Requirement: Copy each line below in which the string "building" appears.
== Data for this task
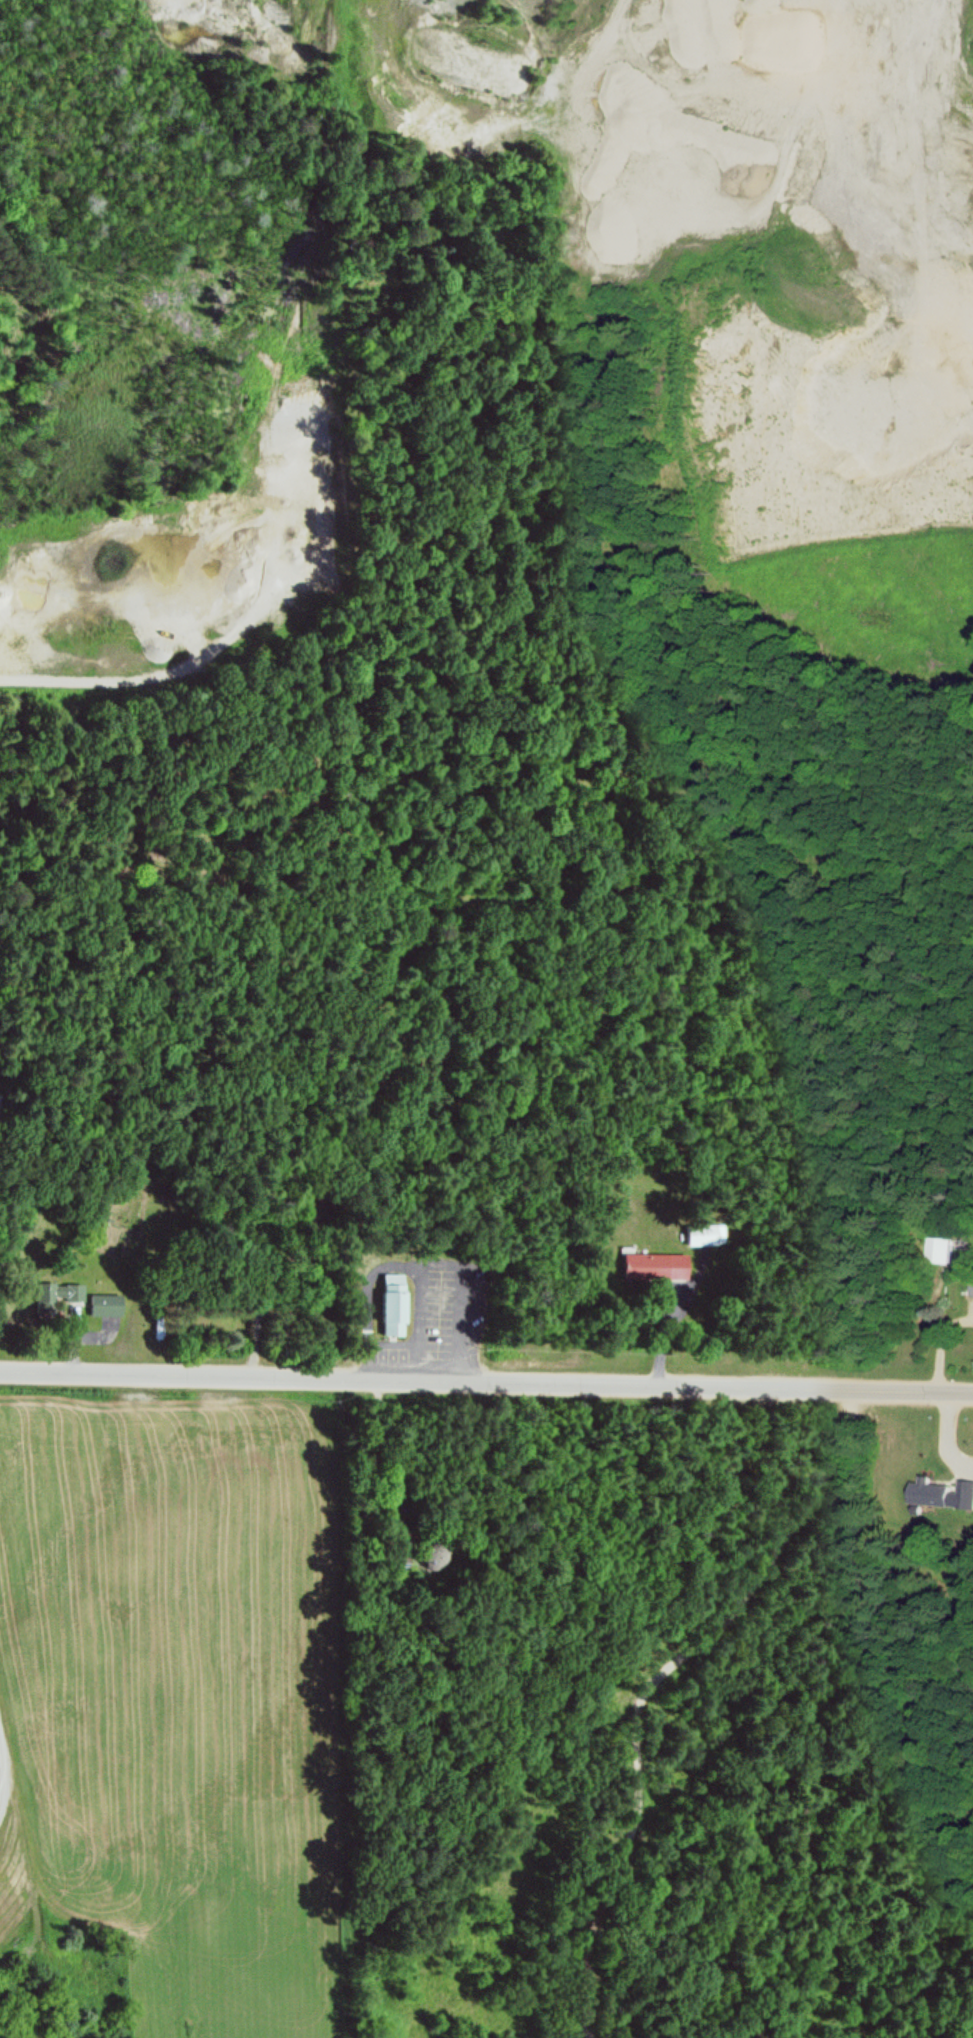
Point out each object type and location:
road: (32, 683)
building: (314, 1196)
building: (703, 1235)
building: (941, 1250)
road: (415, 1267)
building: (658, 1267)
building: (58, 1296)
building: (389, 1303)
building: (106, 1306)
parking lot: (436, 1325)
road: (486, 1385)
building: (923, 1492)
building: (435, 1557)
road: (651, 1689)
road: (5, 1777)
====
Solution to this exercise:
building: (314, 1196)
building: (703, 1235)
building: (941, 1250)
building: (658, 1267)
building: (58, 1296)
building: (389, 1303)
building: (106, 1306)
building: (923, 1492)
building: (435, 1557)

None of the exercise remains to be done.